### Task brief
Using the material below, repeat exactly the lines from the one with "(80, 234) = (156, 334): red nut -> none" through the one with "camera: 130 degrees right, 15 degrees down", ends included, without any images.

### Supplied entries
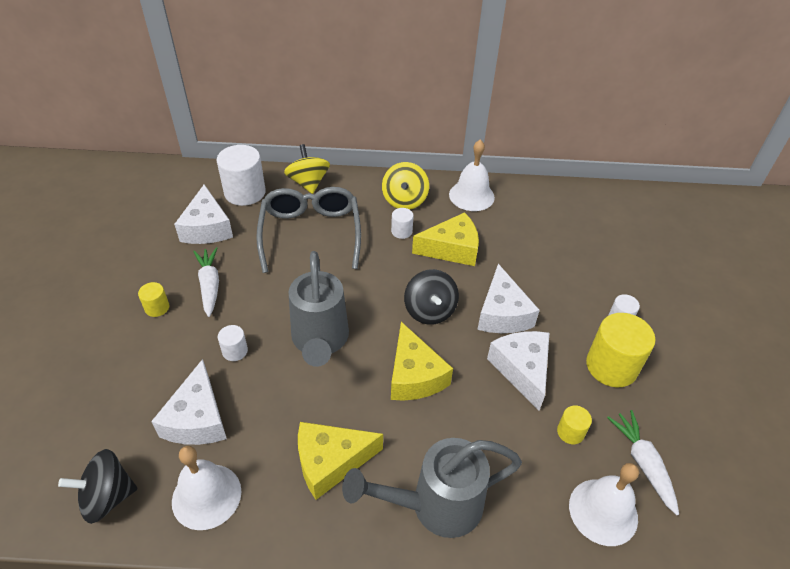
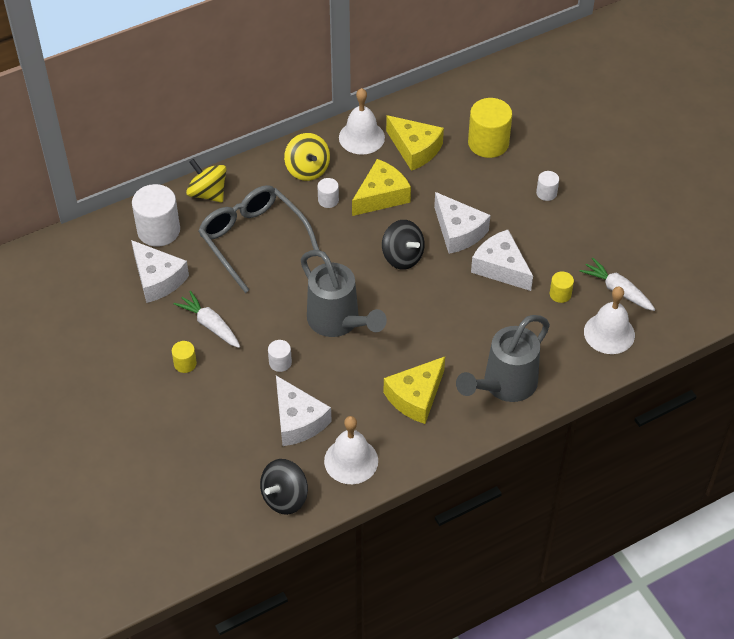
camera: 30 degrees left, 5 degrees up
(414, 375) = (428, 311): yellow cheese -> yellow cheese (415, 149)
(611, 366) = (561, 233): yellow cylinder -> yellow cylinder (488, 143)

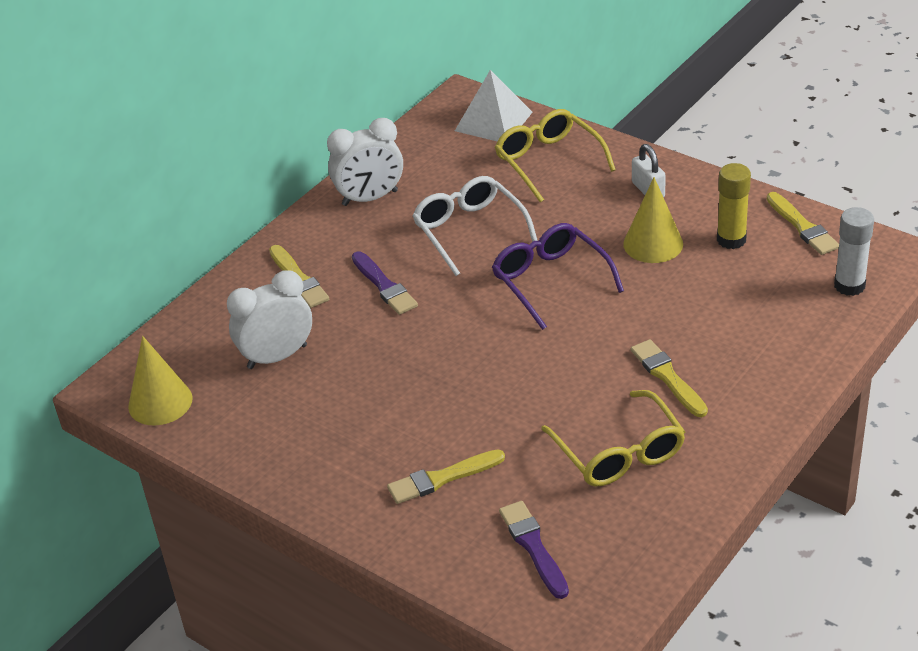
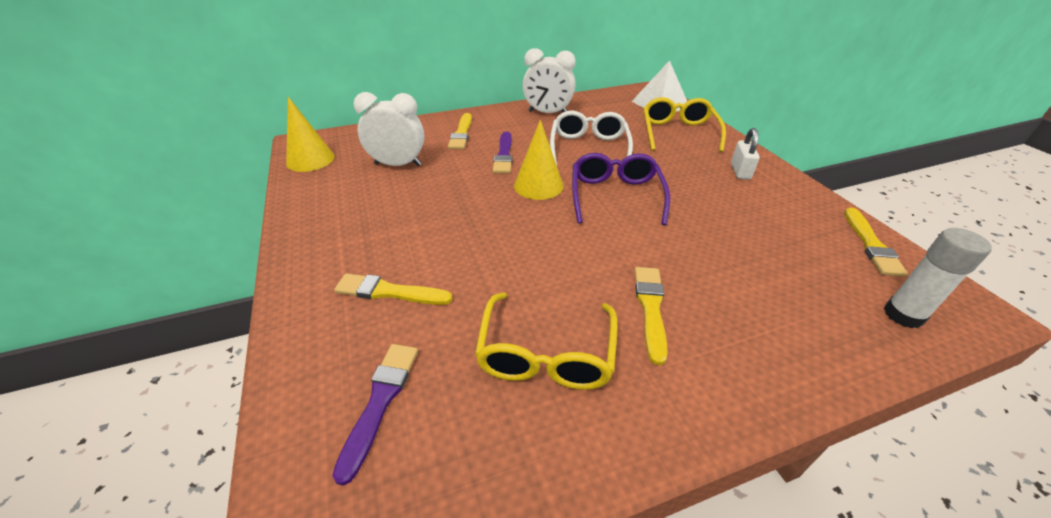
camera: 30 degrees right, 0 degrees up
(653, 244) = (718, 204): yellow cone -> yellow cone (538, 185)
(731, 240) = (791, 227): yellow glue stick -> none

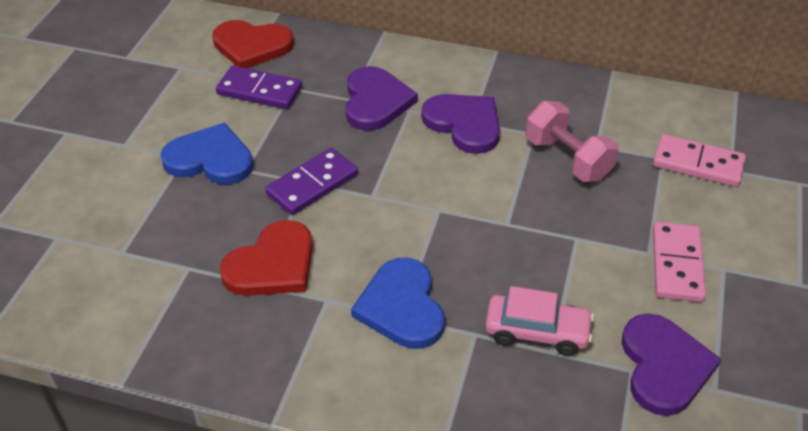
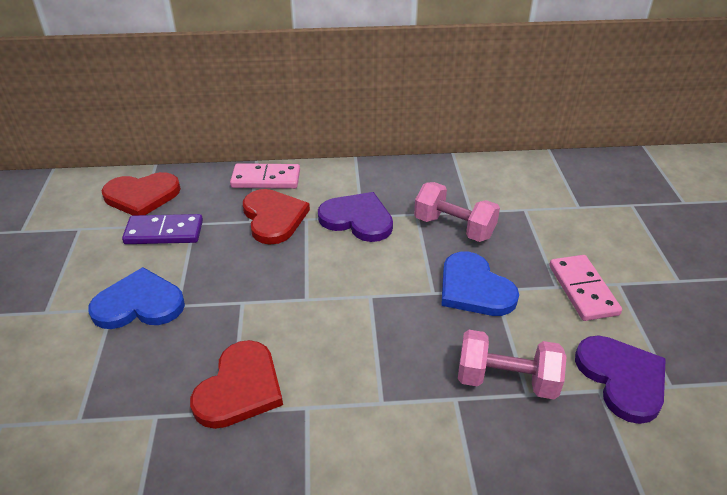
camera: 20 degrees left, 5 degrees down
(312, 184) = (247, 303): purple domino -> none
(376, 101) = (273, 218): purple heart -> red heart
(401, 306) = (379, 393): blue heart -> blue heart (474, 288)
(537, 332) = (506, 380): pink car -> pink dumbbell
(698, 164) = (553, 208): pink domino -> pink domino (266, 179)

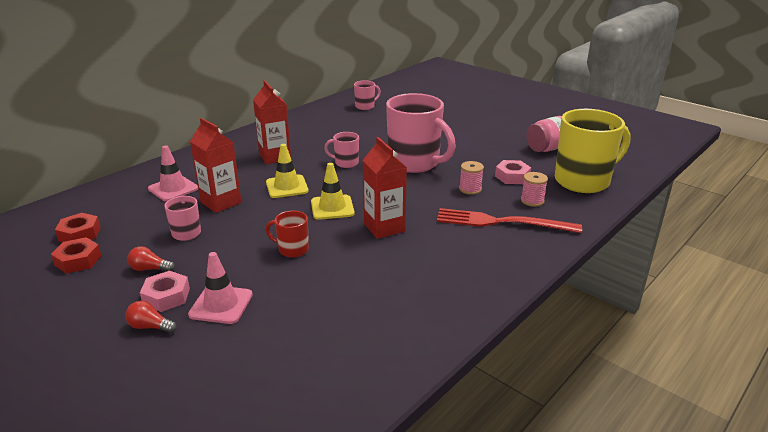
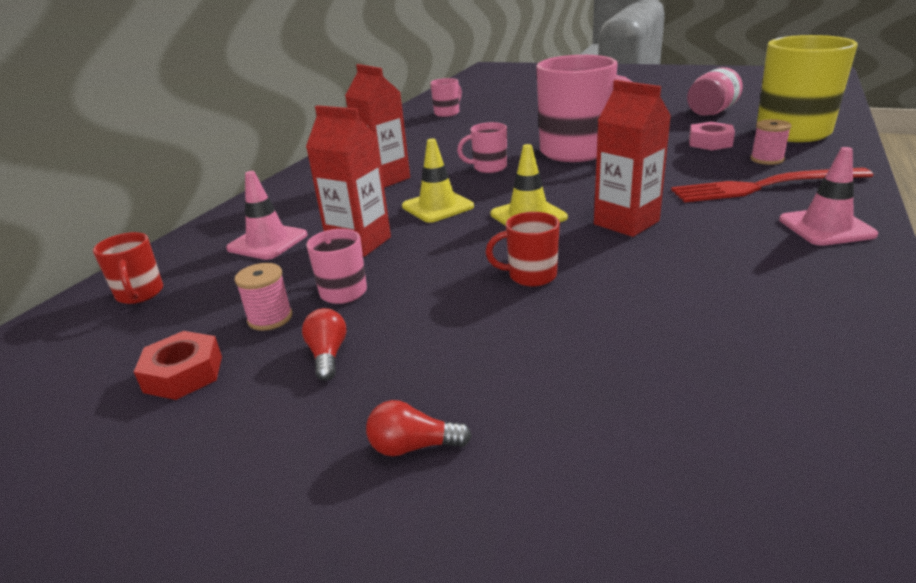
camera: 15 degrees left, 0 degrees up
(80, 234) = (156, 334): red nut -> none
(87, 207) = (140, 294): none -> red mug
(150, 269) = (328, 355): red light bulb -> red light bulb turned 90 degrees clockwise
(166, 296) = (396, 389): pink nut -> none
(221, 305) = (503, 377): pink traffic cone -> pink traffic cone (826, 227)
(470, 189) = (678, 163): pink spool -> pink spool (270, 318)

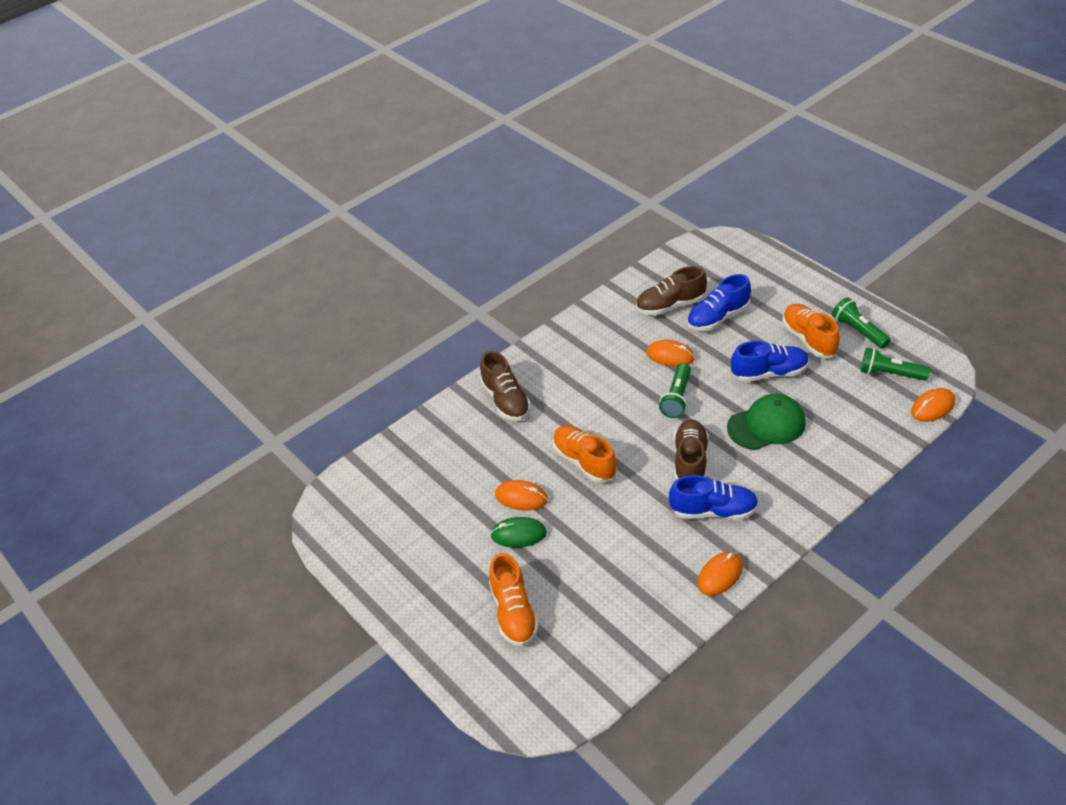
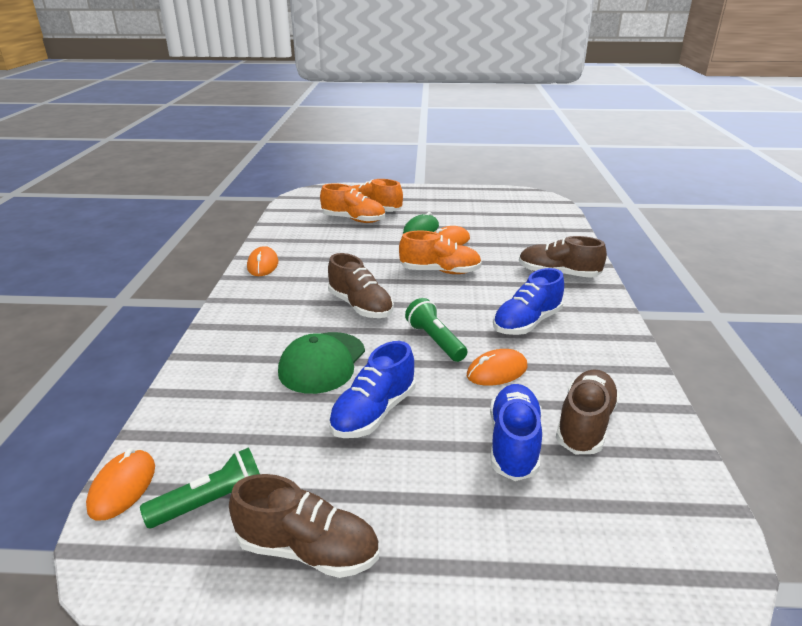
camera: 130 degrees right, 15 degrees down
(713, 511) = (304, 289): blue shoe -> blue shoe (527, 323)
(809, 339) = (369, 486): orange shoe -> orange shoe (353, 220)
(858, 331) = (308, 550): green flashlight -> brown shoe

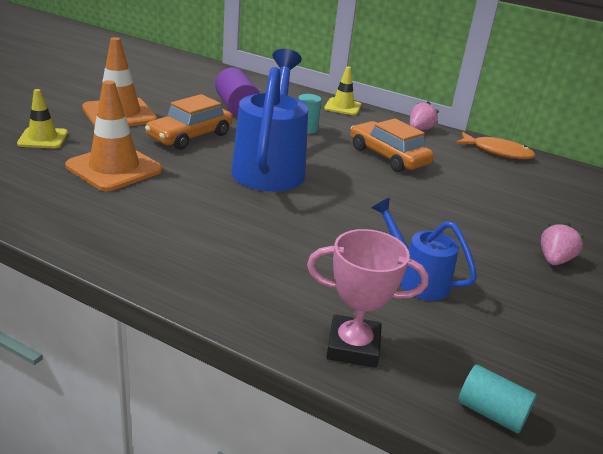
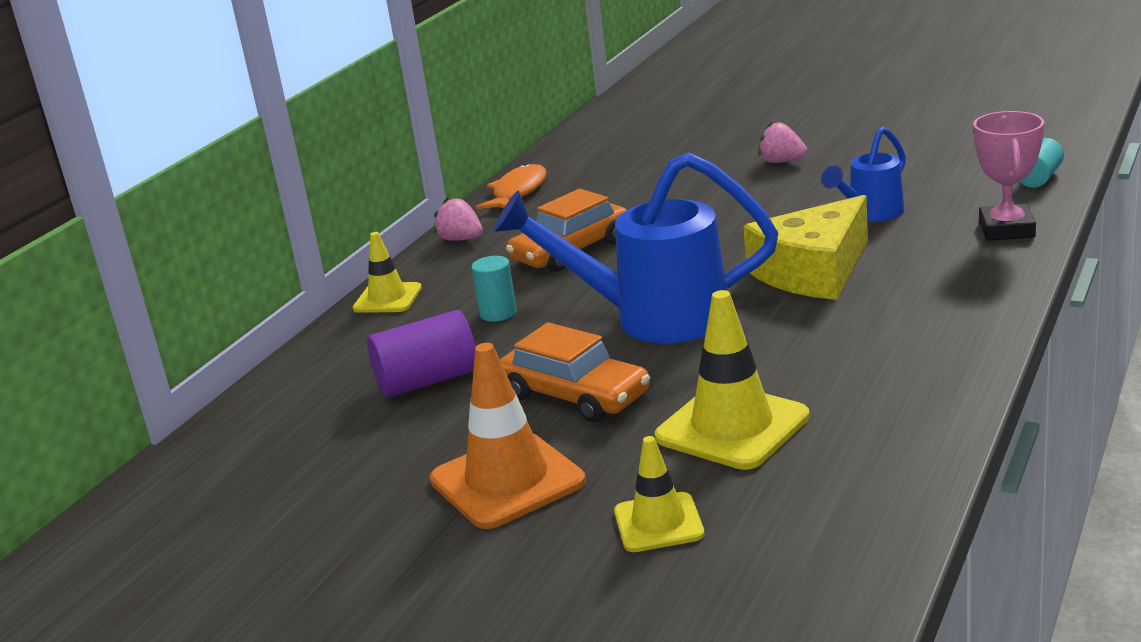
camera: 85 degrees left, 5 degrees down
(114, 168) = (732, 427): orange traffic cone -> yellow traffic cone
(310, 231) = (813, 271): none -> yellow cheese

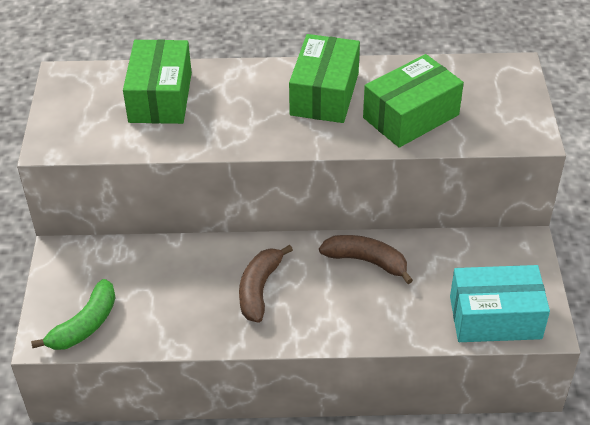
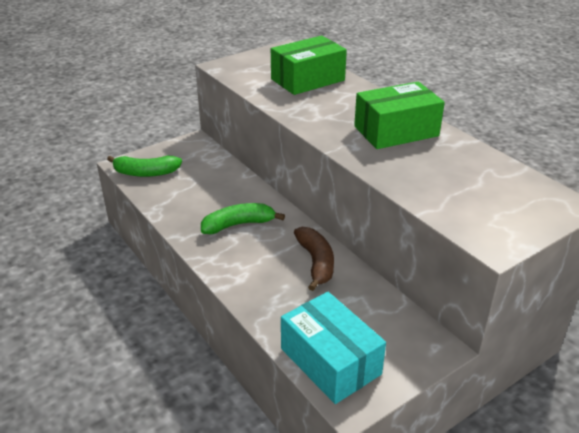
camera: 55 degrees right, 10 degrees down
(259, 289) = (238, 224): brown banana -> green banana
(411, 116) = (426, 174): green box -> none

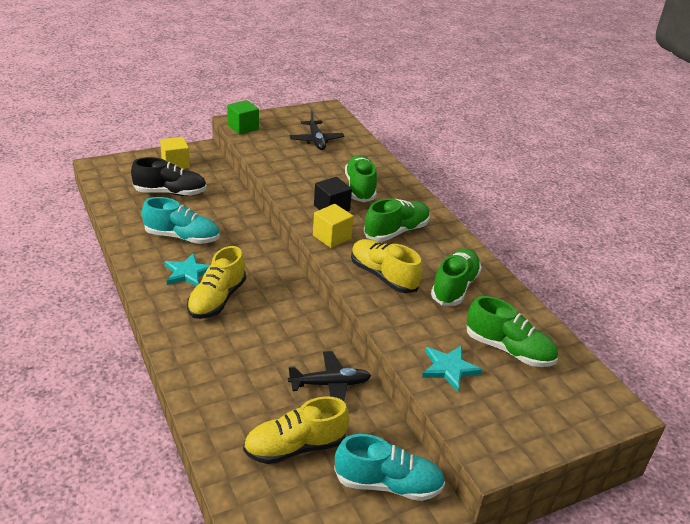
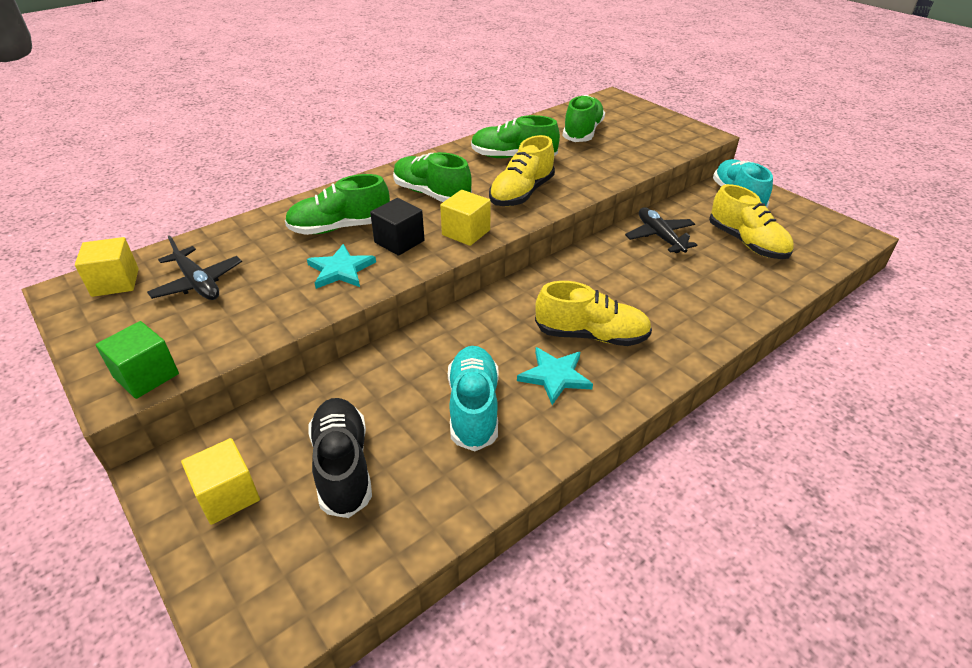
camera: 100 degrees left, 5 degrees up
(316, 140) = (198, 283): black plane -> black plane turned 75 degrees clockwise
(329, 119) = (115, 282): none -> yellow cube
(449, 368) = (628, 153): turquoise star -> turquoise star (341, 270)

### Response to the task
(80, 234) = (156, 334): red nut -> none
(87, 207) = (140, 294): none -> red mug
(150, 269) = (328, 355): red light bulb -> red light bulb turned 90 degrees clockwise
(166, 296) = (396, 389): pink nut -> none
(221, 305) = (503, 377): pink traffic cone -> pink traffic cone (826, 227)
(470, 189) = (678, 163): pink spool -> pink spool (270, 318)

camera: 130 degrees right, 15 degrees down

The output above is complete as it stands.